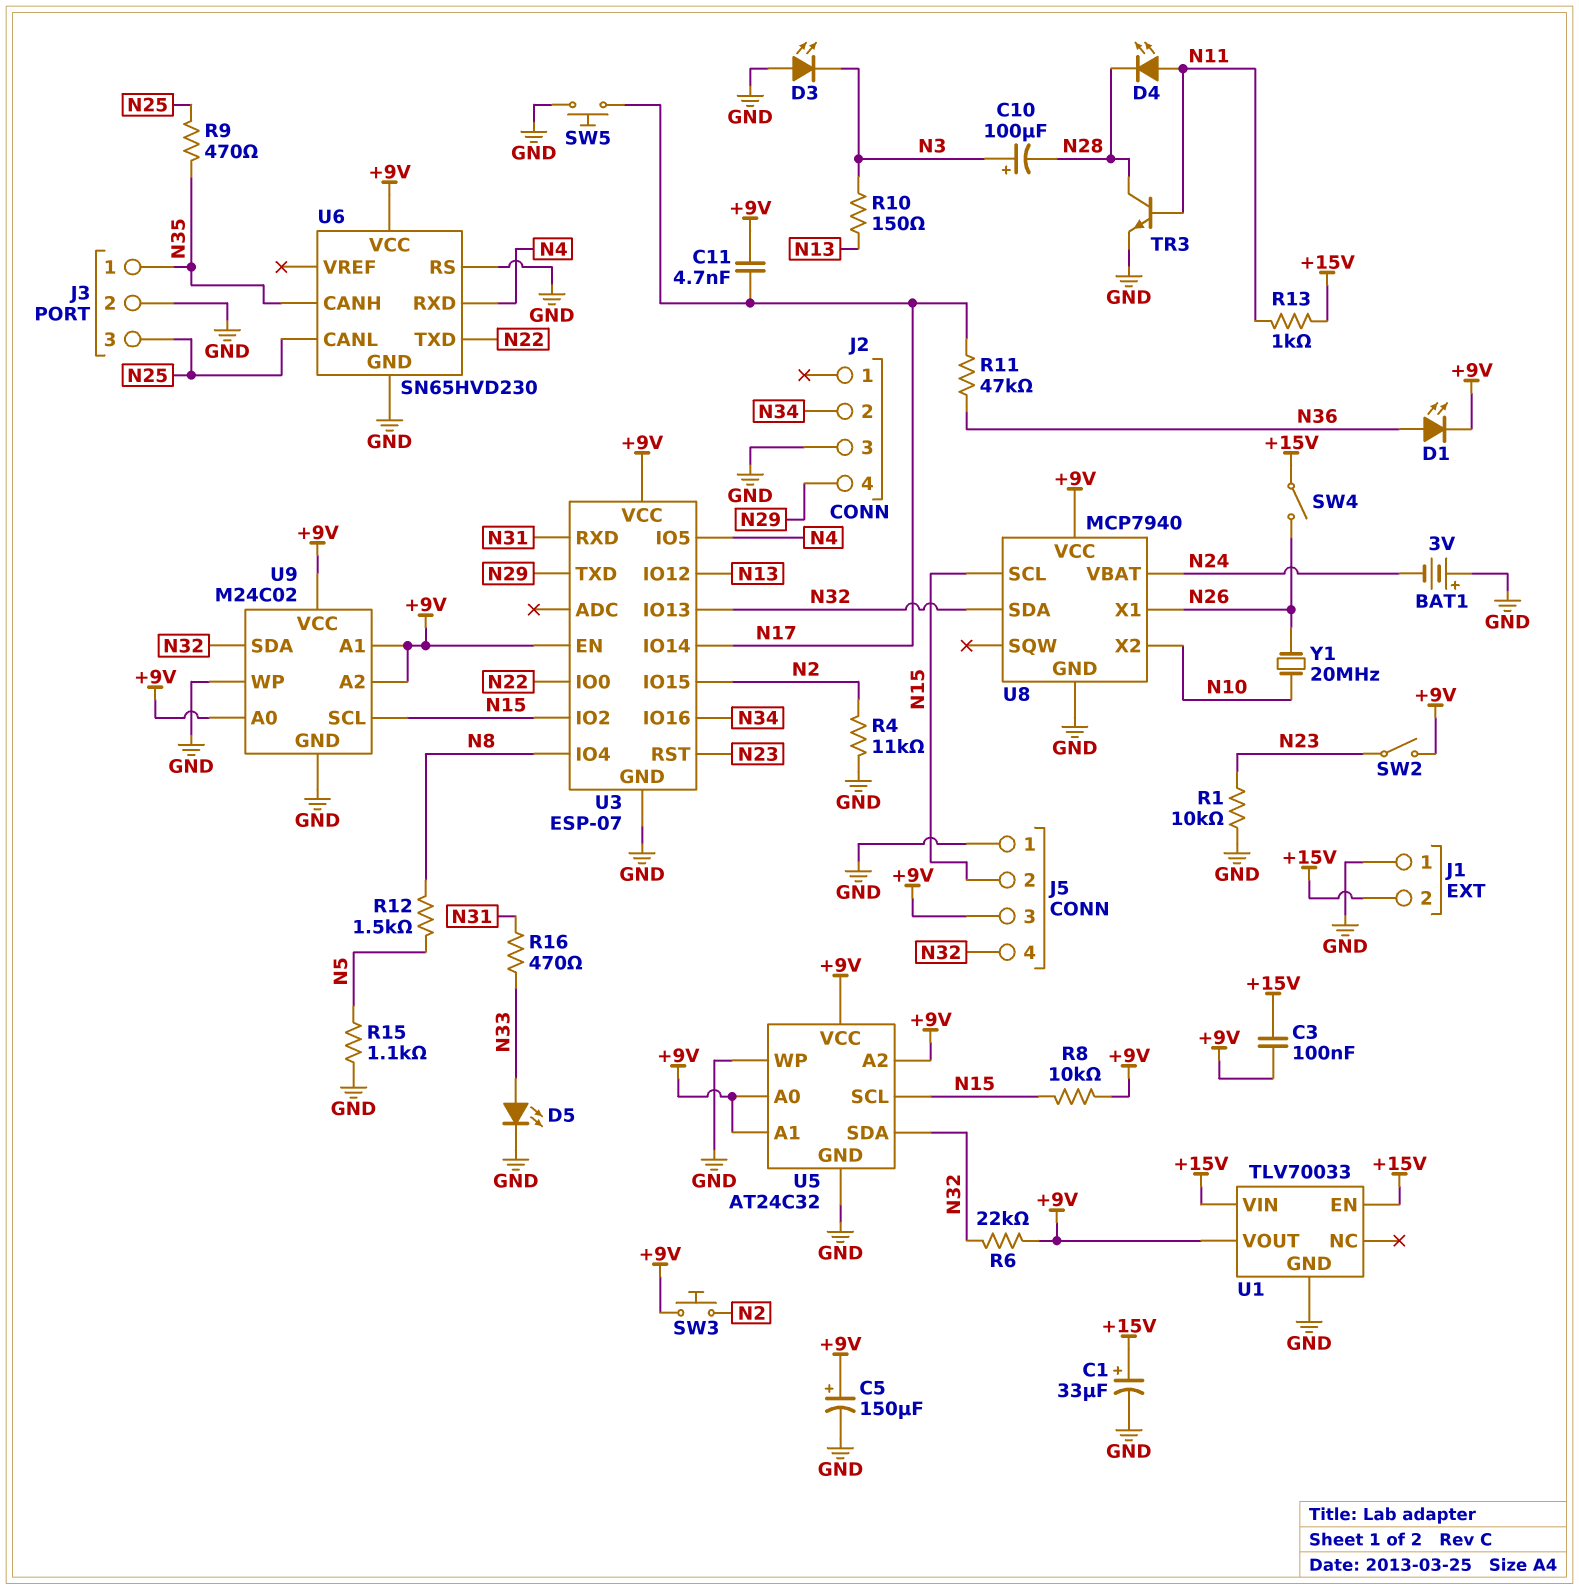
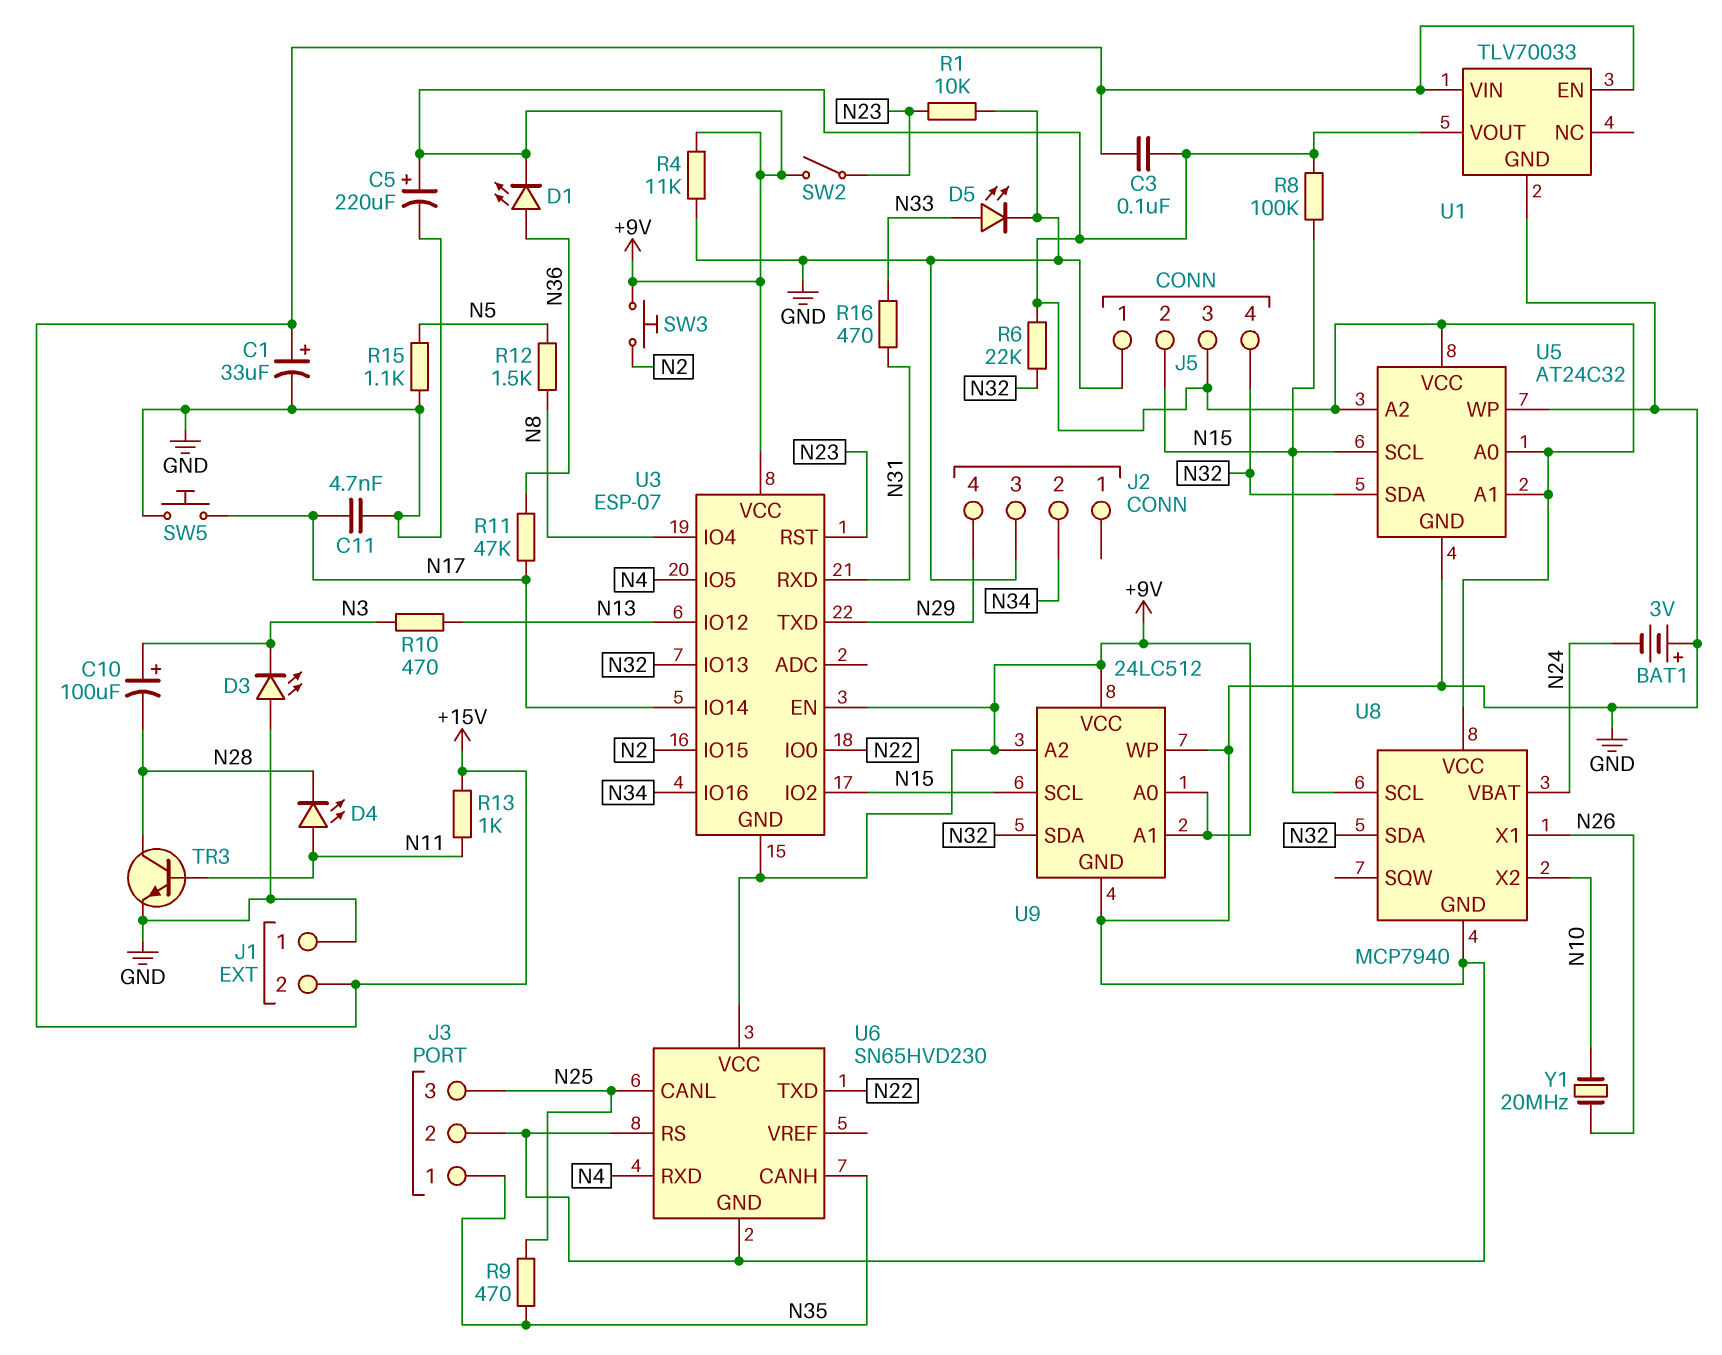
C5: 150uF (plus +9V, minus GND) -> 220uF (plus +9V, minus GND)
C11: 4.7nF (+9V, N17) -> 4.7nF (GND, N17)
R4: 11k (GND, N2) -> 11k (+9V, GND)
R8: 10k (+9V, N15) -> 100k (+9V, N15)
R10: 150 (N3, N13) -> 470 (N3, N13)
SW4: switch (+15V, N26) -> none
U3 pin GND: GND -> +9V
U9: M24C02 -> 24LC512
_ _ _ _ _ _ _
**Exercise directions**
Produce a verbatim copy of the listing, leaving out all pictures.

**Finished exercise**
C5: 150uF (plus +9V, minus GND) -> 220uF (plus +9V, minus GND)
C11: 4.7nF (+9V, N17) -> 4.7nF (GND, N17)
R4: 11k (GND, N2) -> 11k (+9V, GND)
R8: 10k (+9V, N15) -> 100k (+9V, N15)
R10: 150 (N3, N13) -> 470 (N3, N13)
SW4: switch (+15V, N26) -> none
U3 pin GND: GND -> +9V
U9: M24C02 -> 24LC512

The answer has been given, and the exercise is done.